* _EXERCISE REQUIREMENTS_:
Which lines of the data hold the word "rotated"? Copy all of them.

[Saved entries]
____________

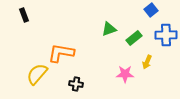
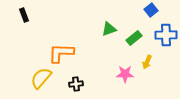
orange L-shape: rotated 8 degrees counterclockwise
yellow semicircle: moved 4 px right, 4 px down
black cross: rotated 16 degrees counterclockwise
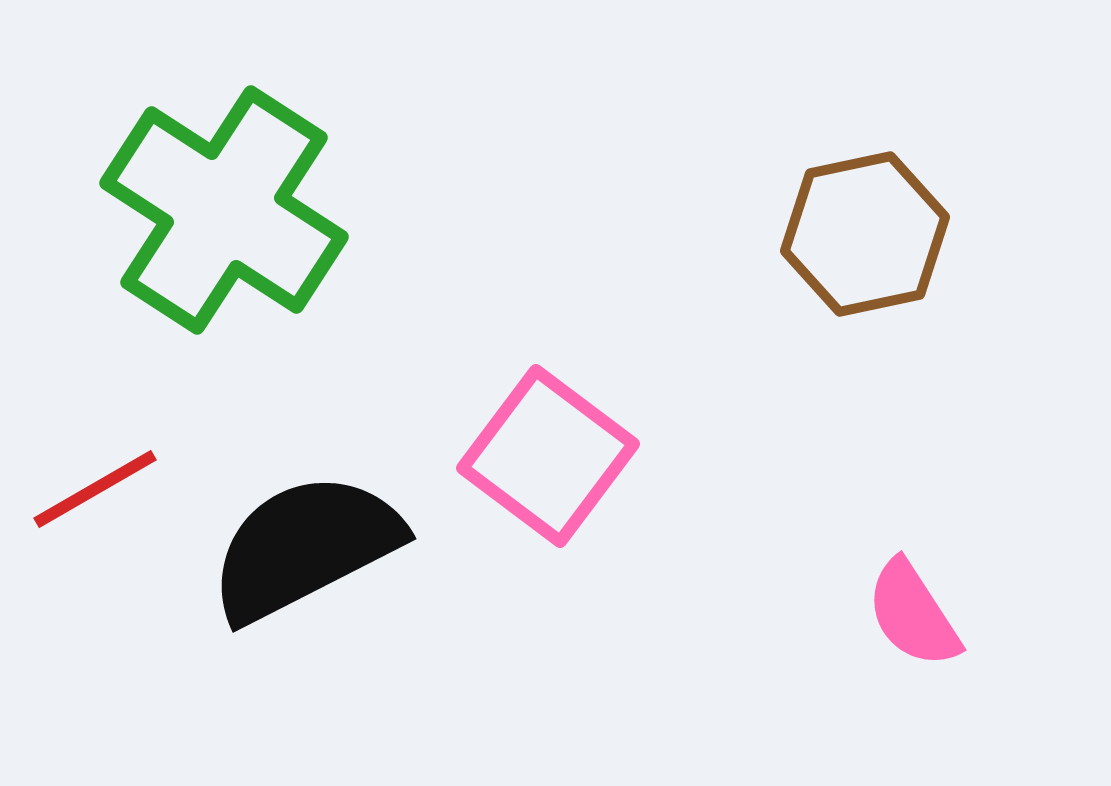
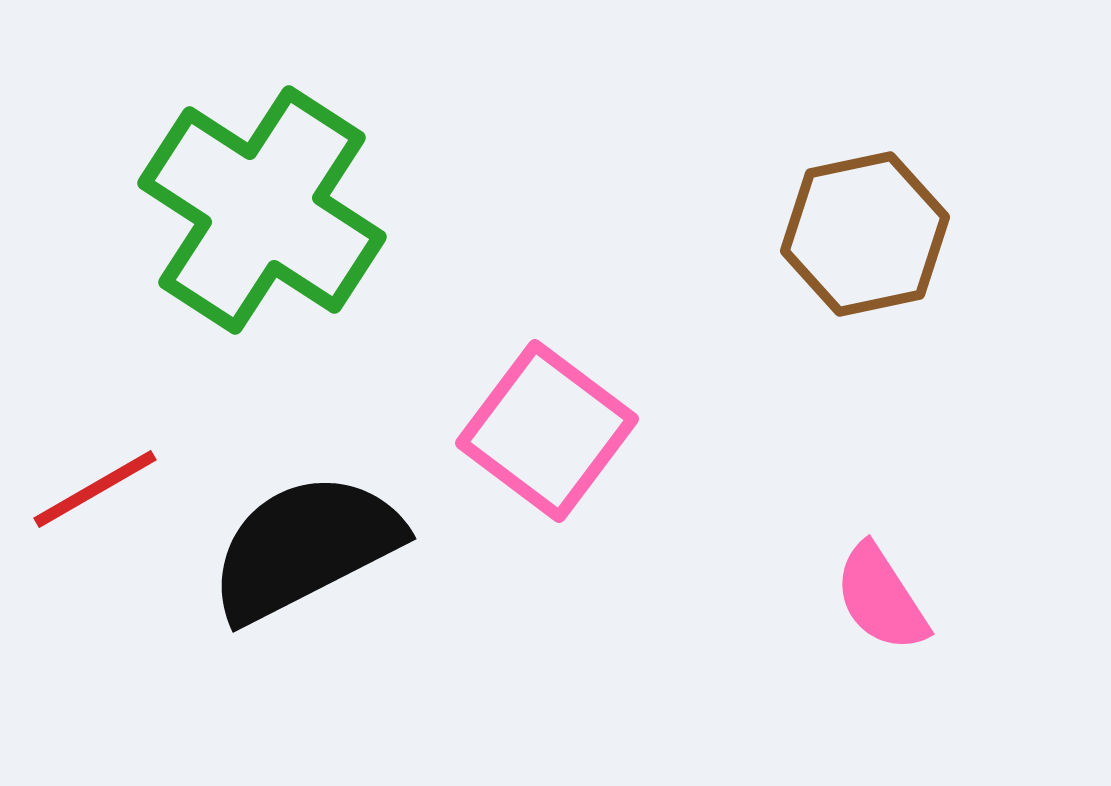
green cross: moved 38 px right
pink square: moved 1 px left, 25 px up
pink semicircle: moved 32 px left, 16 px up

____________

* _RESULT OF THIS EXERCISE_:
orange L-shape: rotated 8 degrees counterclockwise
black cross: rotated 16 degrees counterclockwise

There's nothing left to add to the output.